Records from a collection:
++++++++

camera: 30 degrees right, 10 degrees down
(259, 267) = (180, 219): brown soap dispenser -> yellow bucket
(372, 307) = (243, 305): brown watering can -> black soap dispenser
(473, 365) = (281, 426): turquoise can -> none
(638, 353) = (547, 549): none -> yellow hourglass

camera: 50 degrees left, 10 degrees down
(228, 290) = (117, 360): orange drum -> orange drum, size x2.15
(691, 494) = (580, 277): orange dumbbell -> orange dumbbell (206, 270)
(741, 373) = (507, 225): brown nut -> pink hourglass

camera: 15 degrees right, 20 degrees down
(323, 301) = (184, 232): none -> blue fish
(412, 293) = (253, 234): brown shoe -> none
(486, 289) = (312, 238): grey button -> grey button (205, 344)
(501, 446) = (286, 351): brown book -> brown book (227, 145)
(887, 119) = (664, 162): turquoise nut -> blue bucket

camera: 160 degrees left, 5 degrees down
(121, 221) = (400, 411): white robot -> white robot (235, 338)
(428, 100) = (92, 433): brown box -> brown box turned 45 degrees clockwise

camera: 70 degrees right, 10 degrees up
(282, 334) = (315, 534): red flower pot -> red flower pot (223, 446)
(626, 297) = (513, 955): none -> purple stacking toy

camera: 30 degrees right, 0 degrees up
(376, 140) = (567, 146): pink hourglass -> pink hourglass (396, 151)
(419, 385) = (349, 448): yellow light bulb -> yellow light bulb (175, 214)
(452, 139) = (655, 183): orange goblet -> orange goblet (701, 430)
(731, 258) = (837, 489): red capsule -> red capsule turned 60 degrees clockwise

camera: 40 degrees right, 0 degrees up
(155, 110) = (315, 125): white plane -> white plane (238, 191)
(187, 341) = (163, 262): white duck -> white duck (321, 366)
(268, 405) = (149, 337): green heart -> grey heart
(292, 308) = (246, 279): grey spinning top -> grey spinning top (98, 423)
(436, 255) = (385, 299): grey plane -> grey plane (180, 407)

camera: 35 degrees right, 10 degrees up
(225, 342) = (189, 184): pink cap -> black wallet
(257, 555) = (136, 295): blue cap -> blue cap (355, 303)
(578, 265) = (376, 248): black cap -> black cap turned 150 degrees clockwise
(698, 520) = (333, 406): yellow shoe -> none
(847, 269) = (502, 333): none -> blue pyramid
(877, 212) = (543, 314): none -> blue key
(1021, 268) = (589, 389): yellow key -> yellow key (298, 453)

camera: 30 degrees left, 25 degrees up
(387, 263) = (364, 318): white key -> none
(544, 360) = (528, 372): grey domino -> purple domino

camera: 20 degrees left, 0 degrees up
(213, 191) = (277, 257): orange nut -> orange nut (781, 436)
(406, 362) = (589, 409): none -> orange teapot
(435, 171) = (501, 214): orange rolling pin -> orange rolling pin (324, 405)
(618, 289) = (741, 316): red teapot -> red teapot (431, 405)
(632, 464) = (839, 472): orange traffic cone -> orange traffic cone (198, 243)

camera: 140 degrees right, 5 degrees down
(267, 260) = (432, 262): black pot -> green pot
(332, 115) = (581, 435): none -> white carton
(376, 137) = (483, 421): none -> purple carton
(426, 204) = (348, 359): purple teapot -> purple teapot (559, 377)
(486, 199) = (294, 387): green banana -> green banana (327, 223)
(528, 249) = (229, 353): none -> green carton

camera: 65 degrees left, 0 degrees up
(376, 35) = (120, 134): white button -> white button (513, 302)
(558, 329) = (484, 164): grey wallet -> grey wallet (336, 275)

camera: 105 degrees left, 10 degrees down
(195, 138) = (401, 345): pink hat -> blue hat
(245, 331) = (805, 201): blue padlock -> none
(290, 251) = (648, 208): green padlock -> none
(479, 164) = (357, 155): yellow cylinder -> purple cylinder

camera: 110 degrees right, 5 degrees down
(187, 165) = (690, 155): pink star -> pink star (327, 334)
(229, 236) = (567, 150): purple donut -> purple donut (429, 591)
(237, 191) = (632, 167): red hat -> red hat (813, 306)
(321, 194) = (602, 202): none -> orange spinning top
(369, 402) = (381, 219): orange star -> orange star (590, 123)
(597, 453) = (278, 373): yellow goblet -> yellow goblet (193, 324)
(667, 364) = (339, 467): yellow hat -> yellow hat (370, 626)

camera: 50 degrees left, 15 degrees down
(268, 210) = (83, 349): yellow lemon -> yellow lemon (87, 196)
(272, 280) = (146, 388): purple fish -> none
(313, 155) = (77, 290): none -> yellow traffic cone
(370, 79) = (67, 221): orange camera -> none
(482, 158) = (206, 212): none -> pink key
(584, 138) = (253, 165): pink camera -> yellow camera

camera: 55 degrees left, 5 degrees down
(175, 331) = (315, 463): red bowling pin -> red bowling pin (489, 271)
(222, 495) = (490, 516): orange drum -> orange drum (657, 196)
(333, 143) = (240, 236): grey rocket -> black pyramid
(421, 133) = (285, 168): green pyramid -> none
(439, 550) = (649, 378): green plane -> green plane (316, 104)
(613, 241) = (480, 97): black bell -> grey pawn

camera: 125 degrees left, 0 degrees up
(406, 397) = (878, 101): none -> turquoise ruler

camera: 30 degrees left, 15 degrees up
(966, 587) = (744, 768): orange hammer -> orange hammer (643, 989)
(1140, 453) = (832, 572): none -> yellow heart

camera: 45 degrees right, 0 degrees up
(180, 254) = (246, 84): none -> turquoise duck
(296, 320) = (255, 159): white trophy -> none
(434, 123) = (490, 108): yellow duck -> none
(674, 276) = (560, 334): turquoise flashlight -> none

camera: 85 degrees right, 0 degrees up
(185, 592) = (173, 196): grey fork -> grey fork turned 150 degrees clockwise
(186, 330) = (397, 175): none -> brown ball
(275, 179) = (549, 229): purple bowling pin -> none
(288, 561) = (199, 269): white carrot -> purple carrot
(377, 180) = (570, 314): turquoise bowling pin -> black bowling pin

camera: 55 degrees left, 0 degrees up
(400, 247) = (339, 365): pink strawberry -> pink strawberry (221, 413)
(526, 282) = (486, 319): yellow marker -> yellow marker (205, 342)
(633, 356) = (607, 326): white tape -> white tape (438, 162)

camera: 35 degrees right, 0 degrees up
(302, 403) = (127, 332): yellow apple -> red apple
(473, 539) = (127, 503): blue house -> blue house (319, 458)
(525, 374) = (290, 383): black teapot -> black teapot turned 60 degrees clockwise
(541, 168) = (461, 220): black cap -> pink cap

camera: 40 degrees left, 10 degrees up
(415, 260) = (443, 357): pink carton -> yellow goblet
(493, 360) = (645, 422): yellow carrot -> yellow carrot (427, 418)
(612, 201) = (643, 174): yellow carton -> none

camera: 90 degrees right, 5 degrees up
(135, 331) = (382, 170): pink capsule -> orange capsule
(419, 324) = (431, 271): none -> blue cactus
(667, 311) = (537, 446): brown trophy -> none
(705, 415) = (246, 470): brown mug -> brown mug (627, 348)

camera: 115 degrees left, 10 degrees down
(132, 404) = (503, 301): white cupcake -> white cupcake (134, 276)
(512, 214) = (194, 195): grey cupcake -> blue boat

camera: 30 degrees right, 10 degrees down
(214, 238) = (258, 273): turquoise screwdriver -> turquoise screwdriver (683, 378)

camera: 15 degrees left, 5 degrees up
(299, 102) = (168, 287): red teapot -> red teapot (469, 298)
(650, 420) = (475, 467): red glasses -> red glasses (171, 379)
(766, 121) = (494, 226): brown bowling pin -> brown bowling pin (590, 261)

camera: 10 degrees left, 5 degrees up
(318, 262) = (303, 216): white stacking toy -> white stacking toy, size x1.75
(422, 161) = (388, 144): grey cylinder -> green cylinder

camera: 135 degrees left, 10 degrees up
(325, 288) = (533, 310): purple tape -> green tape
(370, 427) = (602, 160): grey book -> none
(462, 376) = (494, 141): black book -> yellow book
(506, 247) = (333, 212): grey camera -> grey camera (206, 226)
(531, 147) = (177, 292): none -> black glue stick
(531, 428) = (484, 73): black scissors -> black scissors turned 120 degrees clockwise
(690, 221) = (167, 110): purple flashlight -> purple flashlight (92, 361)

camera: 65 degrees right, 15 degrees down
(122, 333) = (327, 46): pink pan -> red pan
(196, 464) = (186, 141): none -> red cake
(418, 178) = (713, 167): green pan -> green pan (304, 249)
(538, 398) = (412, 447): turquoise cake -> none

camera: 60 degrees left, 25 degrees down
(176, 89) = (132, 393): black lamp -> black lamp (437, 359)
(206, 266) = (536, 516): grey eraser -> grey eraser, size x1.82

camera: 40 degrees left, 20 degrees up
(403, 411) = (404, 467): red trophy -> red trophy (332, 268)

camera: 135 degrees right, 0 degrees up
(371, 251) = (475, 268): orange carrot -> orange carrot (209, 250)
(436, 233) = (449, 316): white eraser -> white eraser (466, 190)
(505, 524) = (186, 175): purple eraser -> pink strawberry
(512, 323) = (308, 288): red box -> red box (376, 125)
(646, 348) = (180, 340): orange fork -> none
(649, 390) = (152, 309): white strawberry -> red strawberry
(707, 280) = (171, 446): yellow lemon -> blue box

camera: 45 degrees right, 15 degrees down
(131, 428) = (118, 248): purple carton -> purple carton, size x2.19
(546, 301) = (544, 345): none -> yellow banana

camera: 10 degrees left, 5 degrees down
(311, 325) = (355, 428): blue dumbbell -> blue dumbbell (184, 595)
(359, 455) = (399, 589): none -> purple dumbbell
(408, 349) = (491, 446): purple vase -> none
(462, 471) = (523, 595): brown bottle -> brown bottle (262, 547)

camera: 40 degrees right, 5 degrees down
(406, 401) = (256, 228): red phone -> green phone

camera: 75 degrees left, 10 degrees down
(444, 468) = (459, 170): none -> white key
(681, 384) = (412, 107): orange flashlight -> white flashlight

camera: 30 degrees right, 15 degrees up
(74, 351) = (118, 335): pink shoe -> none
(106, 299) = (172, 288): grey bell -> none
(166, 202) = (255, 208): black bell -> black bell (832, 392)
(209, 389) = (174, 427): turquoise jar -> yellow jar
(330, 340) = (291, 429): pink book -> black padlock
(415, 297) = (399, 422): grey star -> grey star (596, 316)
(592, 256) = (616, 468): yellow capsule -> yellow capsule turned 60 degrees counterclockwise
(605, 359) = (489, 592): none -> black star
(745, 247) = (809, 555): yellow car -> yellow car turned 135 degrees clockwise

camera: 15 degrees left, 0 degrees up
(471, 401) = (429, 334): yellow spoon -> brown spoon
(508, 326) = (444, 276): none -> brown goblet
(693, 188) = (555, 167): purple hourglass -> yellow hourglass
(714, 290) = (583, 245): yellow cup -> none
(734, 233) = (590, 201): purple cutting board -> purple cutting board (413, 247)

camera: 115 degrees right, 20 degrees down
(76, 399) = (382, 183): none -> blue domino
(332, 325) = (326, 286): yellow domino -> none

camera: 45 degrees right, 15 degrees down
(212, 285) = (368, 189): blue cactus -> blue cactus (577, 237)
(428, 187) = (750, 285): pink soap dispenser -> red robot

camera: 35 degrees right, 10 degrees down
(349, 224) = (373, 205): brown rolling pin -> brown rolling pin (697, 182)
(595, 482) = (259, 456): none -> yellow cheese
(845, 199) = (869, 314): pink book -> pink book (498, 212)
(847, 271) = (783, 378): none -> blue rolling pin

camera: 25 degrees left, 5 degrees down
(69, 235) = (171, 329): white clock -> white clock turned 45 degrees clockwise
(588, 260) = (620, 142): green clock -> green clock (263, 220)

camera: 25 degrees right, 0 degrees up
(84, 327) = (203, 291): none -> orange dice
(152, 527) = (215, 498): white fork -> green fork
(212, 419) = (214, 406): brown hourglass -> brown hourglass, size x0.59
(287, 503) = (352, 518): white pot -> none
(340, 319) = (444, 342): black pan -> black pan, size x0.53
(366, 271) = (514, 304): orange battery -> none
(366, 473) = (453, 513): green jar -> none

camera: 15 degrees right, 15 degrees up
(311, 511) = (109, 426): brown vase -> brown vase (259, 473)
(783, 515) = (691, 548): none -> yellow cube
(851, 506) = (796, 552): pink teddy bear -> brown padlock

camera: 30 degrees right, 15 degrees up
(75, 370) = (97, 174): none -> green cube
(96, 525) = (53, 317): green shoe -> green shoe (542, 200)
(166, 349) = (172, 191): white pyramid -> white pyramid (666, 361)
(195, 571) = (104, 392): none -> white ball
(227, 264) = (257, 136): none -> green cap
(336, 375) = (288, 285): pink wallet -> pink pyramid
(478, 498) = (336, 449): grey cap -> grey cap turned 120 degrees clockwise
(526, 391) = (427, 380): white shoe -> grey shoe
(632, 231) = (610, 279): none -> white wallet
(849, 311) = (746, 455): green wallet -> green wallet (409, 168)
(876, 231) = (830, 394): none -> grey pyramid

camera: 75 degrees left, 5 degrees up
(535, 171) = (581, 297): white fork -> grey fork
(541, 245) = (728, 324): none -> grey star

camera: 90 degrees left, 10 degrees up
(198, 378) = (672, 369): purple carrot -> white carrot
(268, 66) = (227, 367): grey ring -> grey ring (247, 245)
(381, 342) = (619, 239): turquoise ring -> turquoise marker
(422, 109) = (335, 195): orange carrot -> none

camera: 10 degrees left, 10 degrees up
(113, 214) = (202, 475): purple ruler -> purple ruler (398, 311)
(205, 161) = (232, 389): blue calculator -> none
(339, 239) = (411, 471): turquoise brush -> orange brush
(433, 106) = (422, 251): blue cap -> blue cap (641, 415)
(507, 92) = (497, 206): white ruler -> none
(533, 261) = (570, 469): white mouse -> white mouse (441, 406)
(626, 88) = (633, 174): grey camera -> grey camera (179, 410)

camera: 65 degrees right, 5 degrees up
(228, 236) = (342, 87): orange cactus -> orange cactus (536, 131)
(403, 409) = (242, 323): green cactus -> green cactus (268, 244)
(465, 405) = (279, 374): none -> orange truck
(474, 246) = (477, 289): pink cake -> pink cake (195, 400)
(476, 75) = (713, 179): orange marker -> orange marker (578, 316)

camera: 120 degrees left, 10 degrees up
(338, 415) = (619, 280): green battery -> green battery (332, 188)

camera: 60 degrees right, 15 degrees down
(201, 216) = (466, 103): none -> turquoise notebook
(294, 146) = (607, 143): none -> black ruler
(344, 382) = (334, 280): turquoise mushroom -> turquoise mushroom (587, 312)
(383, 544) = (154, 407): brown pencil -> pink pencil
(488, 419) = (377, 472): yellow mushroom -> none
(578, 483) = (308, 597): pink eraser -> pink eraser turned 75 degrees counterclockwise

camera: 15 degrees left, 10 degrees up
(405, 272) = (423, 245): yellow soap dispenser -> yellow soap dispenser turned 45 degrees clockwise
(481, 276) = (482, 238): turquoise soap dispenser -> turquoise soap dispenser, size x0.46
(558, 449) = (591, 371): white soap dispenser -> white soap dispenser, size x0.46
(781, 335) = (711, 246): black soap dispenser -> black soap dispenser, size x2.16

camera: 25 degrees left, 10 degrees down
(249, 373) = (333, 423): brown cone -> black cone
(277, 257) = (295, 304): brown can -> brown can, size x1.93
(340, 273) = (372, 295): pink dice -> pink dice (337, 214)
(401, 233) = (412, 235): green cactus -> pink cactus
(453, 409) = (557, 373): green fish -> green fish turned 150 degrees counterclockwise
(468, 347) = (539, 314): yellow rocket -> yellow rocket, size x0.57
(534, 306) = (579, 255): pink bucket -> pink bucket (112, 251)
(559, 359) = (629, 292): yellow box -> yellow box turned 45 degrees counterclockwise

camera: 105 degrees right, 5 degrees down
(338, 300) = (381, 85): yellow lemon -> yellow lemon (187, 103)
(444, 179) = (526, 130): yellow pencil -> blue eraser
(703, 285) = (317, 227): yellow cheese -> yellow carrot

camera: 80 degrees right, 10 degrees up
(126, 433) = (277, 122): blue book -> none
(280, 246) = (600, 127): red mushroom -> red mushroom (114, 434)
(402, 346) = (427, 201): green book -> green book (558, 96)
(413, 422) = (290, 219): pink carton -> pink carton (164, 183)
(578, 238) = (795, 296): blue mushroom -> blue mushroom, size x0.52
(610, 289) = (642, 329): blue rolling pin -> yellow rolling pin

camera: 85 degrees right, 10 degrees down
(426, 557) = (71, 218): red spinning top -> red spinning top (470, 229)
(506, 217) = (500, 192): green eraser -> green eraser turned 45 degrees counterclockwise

++++++++

Exercise instructions: The response must hold only the lines above from the line with "camera: 55 degrees left, 0 degrees up" through the line with "(506, 247) = (333, 212): grey", each copied exactly, both ends kept.

Solution to the exercise:
camera: 55 degrees left, 0 degrees up
(400, 247) = (339, 365): pink strawberry -> pink strawberry (221, 413)
(526, 282) = (486, 319): yellow marker -> yellow marker (205, 342)
(633, 356) = (607, 326): white tape -> white tape (438, 162)

camera: 35 degrees right, 0 degrees up
(302, 403) = (127, 332): yellow apple -> red apple
(473, 539) = (127, 503): blue house -> blue house (319, 458)
(525, 374) = (290, 383): black teapot -> black teapot turned 60 degrees clockwise
(541, 168) = (461, 220): black cap -> pink cap

camera: 40 degrees left, 10 degrees up
(415, 260) = (443, 357): pink carton -> yellow goblet
(493, 360) = (645, 422): yellow carrot -> yellow carrot (427, 418)
(612, 201) = (643, 174): yellow carton -> none

camera: 90 degrees right, 5 degrees up
(135, 331) = (382, 170): pink capsule -> orange capsule
(419, 324) = (431, 271): none -> blue cactus
(667, 311) = (537, 446): brown trophy -> none
(705, 415) = (246, 470): brown mug -> brown mug (627, 348)

camera: 115 degrees left, 10 degrees down
(132, 404) = (503, 301): white cupcake -> white cupcake (134, 276)
(512, 214) = (194, 195): grey cupcake -> blue boat

camera: 30 degrees right, 10 degrees down
(214, 238) = (258, 273): turquoise screwdriver -> turquoise screwdriver (683, 378)

camera: 15 degrees left, 5 degrees up
(299, 102) = (168, 287): red teapot -> red teapot (469, 298)
(650, 420) = (475, 467): red glasses -> red glasses (171, 379)
(766, 121) = (494, 226): brown bowling pin -> brown bowling pin (590, 261)

camera: 10 degrees left, 5 degrees up
(318, 262) = (303, 216): white stacking toy -> white stacking toy, size x1.75
(422, 161) = (388, 144): grey cylinder -> green cylinder

camera: 135 degrees left, 10 degrees up
(325, 288) = (533, 310): purple tape -> green tape
(370, 427) = (602, 160): grey book -> none
(462, 376) = (494, 141): black book -> yellow book
(506, 247) = (333, 212): grey camera -> grey camera (206, 226)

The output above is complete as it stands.